→ DIRECTIONS
Going from the line that contains "C1: 680nF (GND, W2) -> 680nF (+9V, GND)" to the last line of the material below, repeat every line exactly.

→ ENTRIES PROVIDED
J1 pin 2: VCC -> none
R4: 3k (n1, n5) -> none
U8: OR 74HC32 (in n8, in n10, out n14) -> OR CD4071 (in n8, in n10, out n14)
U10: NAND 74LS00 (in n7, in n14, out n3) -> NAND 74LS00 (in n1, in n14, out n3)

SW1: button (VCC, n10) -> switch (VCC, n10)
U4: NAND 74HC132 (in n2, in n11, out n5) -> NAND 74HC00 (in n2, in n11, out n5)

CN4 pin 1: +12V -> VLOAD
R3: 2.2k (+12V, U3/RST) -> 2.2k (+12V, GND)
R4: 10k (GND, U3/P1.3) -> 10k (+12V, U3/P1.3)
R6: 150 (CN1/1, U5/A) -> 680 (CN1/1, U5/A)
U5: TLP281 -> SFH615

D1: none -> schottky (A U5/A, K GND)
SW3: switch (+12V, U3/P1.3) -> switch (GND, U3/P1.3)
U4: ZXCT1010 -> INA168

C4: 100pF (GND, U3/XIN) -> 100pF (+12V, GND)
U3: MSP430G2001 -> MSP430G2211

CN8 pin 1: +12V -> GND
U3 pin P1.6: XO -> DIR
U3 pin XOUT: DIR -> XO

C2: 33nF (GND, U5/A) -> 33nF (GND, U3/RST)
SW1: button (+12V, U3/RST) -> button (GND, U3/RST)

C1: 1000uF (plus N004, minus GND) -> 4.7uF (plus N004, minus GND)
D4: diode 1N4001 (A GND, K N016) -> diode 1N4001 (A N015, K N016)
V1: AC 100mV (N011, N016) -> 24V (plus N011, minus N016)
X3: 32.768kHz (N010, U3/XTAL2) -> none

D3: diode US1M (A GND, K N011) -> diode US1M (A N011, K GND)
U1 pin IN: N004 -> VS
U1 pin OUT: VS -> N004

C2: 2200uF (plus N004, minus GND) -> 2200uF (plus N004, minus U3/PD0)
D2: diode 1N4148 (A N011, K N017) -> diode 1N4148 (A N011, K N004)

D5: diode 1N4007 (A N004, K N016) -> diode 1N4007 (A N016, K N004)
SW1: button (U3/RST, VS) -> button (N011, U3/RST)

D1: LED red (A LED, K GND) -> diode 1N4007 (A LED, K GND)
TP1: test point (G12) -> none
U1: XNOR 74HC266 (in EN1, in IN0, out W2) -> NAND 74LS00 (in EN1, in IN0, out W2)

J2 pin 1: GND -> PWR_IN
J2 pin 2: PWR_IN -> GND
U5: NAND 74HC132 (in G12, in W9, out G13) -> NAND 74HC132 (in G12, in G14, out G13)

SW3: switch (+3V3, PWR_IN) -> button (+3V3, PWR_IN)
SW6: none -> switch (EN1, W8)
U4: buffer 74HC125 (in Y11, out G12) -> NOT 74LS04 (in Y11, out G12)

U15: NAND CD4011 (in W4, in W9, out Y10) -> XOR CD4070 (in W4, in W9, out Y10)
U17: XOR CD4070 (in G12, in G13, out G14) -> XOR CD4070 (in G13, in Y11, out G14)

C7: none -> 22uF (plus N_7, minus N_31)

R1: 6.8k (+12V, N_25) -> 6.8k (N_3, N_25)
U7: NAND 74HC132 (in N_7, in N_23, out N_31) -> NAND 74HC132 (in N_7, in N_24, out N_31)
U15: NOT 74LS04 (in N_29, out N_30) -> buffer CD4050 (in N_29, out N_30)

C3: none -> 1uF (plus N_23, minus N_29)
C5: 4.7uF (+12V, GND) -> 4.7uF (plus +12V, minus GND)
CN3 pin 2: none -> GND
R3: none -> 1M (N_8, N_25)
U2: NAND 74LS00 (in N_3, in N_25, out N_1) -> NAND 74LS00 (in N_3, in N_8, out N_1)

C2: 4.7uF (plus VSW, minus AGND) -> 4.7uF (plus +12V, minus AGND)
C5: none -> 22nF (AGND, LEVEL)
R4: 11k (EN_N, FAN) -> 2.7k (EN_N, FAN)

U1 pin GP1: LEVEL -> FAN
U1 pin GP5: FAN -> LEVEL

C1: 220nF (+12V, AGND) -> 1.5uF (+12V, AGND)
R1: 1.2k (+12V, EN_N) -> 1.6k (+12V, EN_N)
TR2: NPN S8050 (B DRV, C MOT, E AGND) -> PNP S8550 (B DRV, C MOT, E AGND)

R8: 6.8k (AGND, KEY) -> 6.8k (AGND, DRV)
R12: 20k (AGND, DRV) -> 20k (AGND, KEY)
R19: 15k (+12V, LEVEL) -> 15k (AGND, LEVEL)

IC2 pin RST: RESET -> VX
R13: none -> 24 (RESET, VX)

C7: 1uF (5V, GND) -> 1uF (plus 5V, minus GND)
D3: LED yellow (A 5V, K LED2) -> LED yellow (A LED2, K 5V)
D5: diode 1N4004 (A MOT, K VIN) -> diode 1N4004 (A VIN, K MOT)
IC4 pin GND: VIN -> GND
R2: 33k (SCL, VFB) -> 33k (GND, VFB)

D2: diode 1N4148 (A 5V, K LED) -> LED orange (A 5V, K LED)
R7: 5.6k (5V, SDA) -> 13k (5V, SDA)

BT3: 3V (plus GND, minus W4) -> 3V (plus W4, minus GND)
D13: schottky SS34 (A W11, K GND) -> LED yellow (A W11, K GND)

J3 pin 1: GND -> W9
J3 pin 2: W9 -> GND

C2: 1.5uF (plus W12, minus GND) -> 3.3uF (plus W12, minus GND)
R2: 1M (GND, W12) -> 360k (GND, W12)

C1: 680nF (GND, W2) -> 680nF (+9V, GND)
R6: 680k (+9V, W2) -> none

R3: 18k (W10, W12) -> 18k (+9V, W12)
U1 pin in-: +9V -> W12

→ SOLUTION TO THIS PROBLEM
C1: 680nF (GND, W2) -> 680nF (+9V, GND)
R6: 680k (+9V, W2) -> none

R3: 18k (W10, W12) -> 18k (+9V, W12)
U1 pin in-: +9V -> W12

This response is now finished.